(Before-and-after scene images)
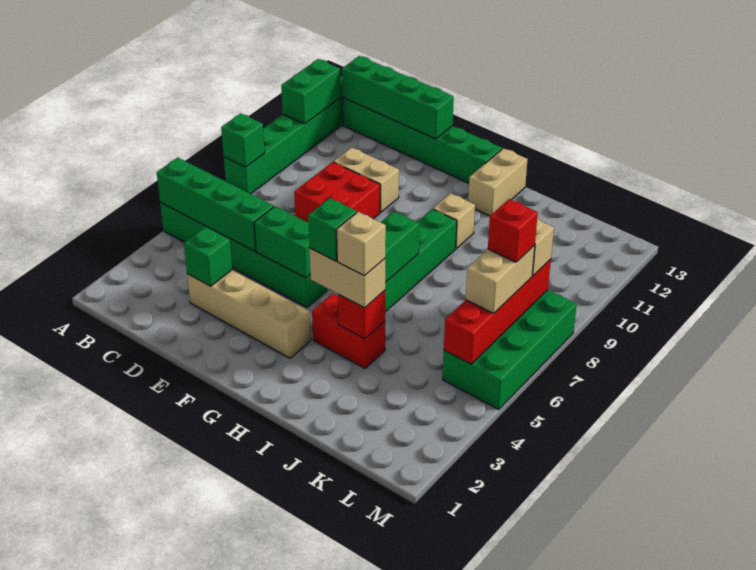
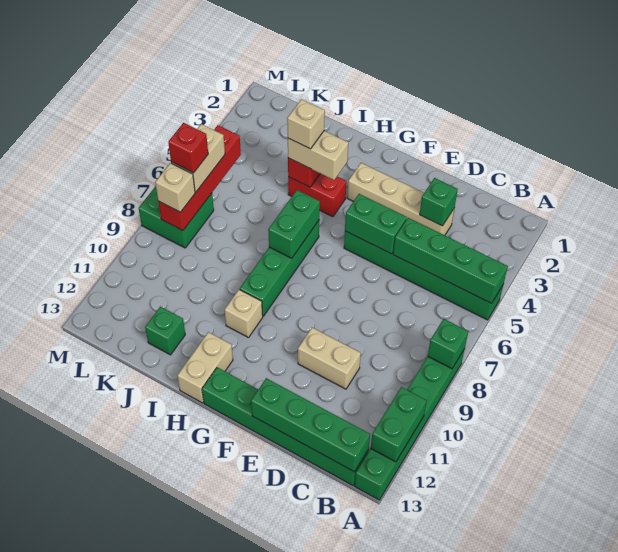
red 2x2 brick [294,162,380,222] -> none
green 1x1 brick [308,198,357,261] -> green 1x1 brick moved to [145,307,185,355]
green 2x4 brick [443,290,577,409] -> green 2x2 brick [139,186,214,248]

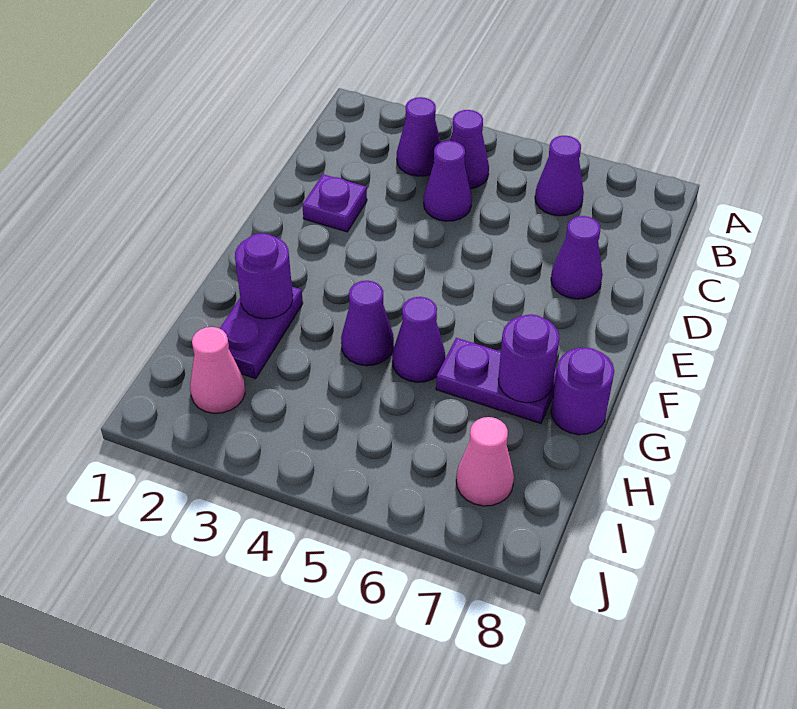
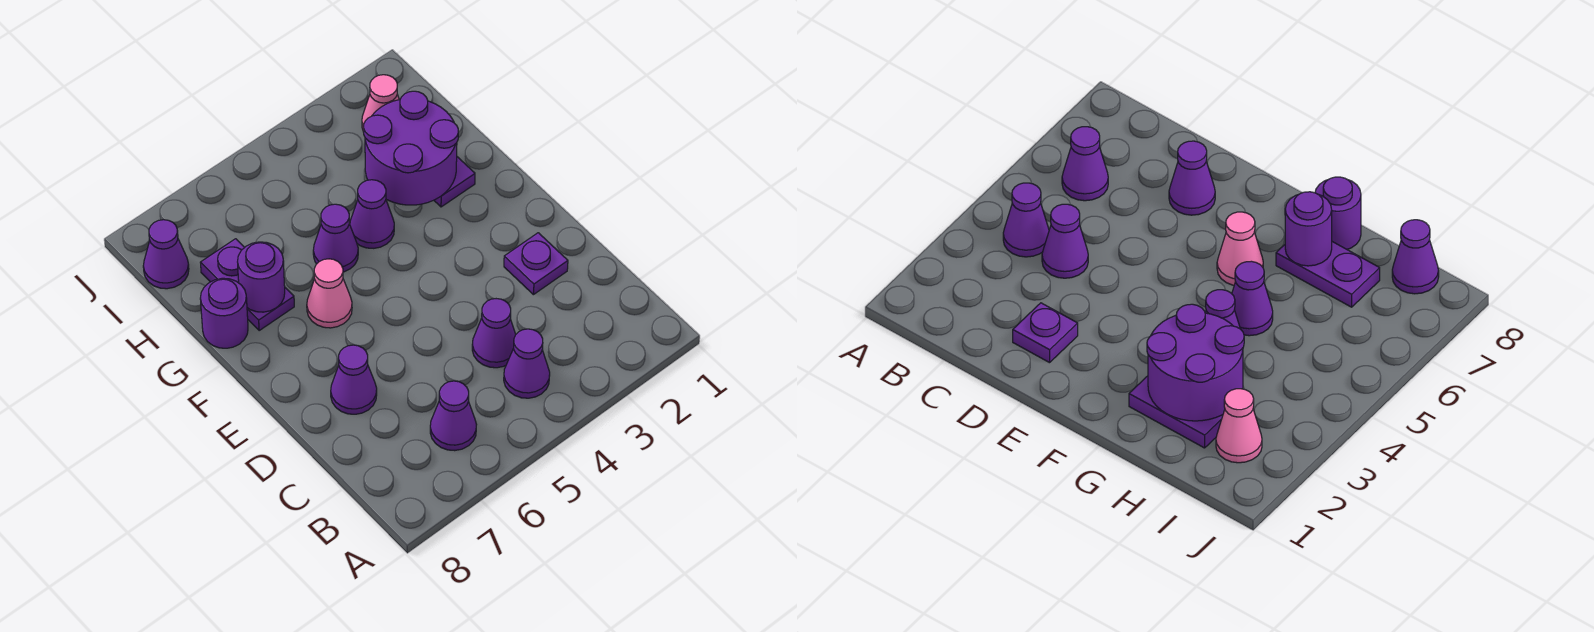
purple 1x1 cone [397,97,441,176] -> purple 1x1 cone moved to [143,220,189,289]
purple 1x1 round brick [235,233,293,319] -> purple 2x2 round brick [364,91,458,205]
purple 1x2 plate [436,338,557,423] -> purple 1x2 plate turned to [200,239,294,330]
pink 1x1 cone [456,417,514,506] -> pink 1x1 cone moved to [307,259,352,328]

=== EXERCISE GOAL ===
Exactness is what counts here: copy each entry as given and omit its pictures.

=== TASK RESPONSE ===
red 2x2 brick [294,162,380,222] -> none
green 1x1 brick [308,198,357,261] -> green 1x1 brick moved to [145,307,185,355]
green 2x4 brick [443,290,577,409] -> green 2x2 brick [139,186,214,248]

purple 1x1 cone [397,97,441,176] -> purple 1x1 cone moved to [143,220,189,289]
purple 1x1 round brick [235,233,293,319] -> purple 2x2 round brick [364,91,458,205]
purple 1x2 plate [436,338,557,423] -> purple 1x2 plate turned to [200,239,294,330]
pink 1x1 cone [456,417,514,506] -> pink 1x1 cone moved to [307,259,352,328]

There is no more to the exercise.